Challenge: Extract the stretch of lines from the one containing "Can you confirm if green leafy tree at center is positioned" through the one containing "Correct, green leafy", and repeat them word for word. Include both end lines.

Listing:

╔══

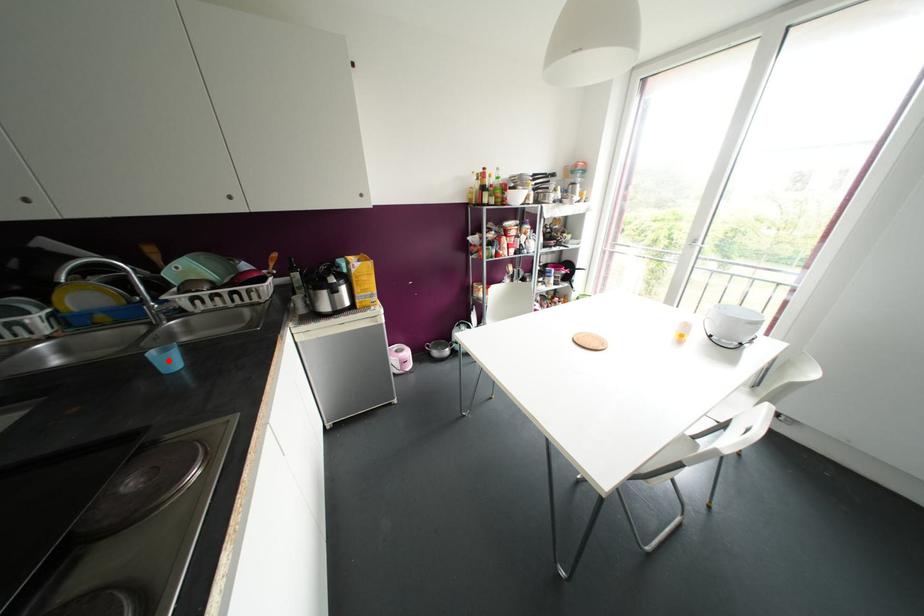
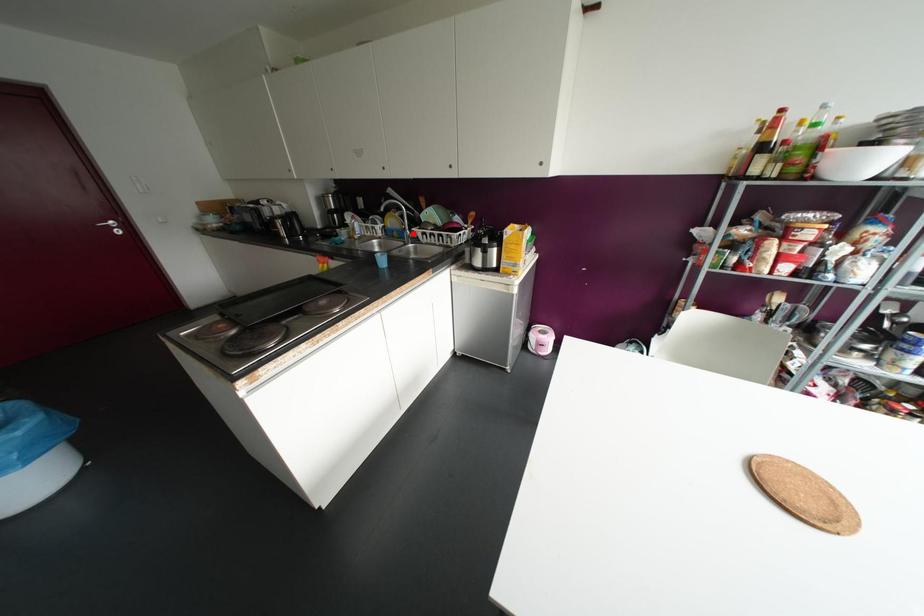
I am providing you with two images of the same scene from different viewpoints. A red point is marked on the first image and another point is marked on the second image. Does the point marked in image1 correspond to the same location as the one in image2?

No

╚══
╔══

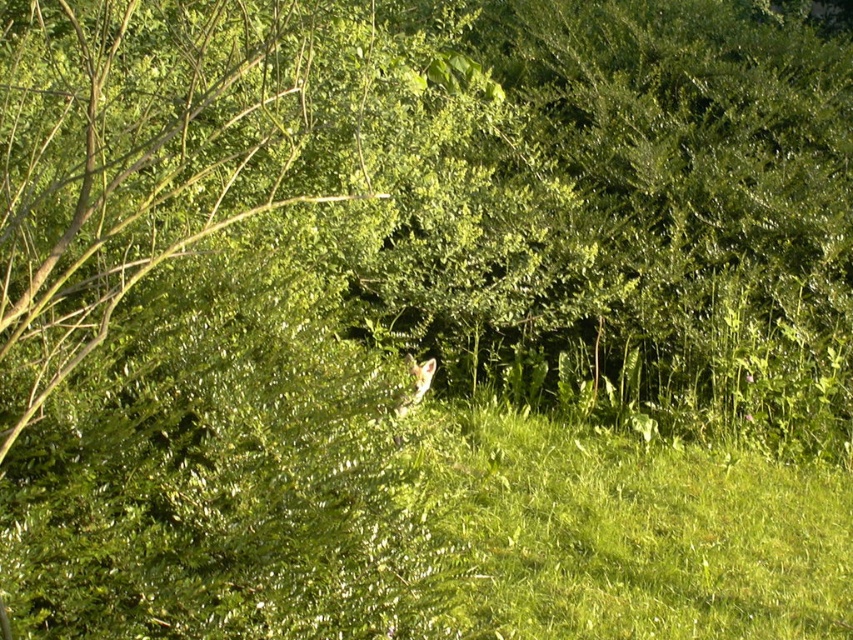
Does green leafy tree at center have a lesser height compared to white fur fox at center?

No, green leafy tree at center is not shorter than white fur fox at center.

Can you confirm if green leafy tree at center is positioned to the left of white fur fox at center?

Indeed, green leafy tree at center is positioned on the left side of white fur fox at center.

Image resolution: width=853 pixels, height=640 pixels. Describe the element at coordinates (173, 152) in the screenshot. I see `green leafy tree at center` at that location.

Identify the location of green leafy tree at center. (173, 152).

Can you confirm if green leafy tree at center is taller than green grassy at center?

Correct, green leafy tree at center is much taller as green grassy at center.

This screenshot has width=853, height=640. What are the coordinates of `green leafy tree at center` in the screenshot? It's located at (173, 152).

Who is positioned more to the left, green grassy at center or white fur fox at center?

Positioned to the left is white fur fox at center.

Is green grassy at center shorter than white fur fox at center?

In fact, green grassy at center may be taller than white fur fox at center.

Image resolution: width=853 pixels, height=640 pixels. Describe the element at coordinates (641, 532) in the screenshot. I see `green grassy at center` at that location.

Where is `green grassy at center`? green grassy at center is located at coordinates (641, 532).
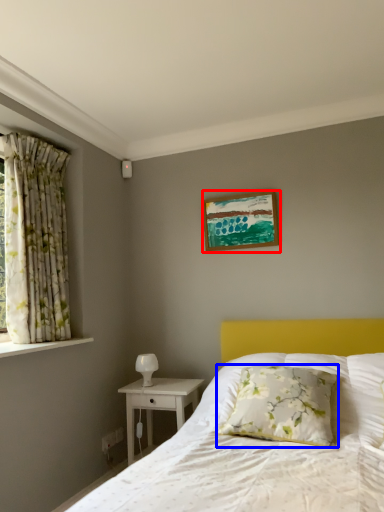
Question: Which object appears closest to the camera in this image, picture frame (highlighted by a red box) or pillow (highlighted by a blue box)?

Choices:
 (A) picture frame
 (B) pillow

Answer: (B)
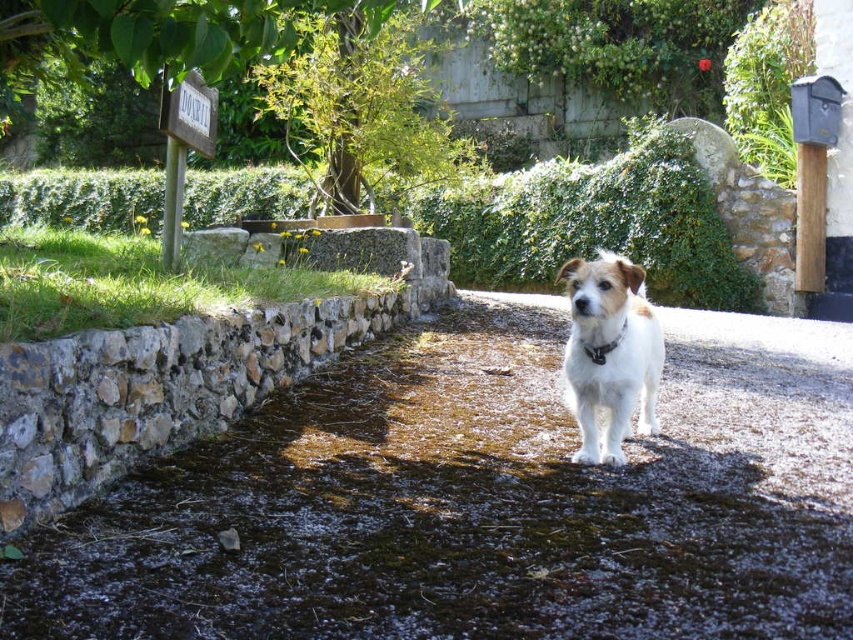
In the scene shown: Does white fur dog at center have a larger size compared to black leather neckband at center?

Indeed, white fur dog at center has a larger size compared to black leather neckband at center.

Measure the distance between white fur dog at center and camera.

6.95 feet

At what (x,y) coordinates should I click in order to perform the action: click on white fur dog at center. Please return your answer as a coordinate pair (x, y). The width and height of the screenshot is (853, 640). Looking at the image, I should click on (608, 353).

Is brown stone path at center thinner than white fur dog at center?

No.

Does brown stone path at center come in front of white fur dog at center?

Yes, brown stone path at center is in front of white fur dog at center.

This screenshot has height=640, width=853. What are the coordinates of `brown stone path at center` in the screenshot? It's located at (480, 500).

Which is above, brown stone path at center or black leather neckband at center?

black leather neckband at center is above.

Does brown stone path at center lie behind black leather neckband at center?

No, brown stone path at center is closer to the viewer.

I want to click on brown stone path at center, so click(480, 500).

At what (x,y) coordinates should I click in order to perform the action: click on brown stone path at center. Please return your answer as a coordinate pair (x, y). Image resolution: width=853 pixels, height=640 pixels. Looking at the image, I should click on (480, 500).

╚══

Task response:
Can you confirm if green leafy tree at center is positioned to the left of white fur fox at center?

Indeed, green leafy tree at center is positioned on the left side of white fur fox at center.

Image resolution: width=853 pixels, height=640 pixels. Describe the element at coordinates (173, 152) in the screenshot. I see `green leafy tree at center` at that location.

Identify the location of green leafy tree at center. (173, 152).

Can you confirm if green leafy tree at center is taller than green grassy at center?

Correct, green leafy tree at center is much taller as green grassy at center.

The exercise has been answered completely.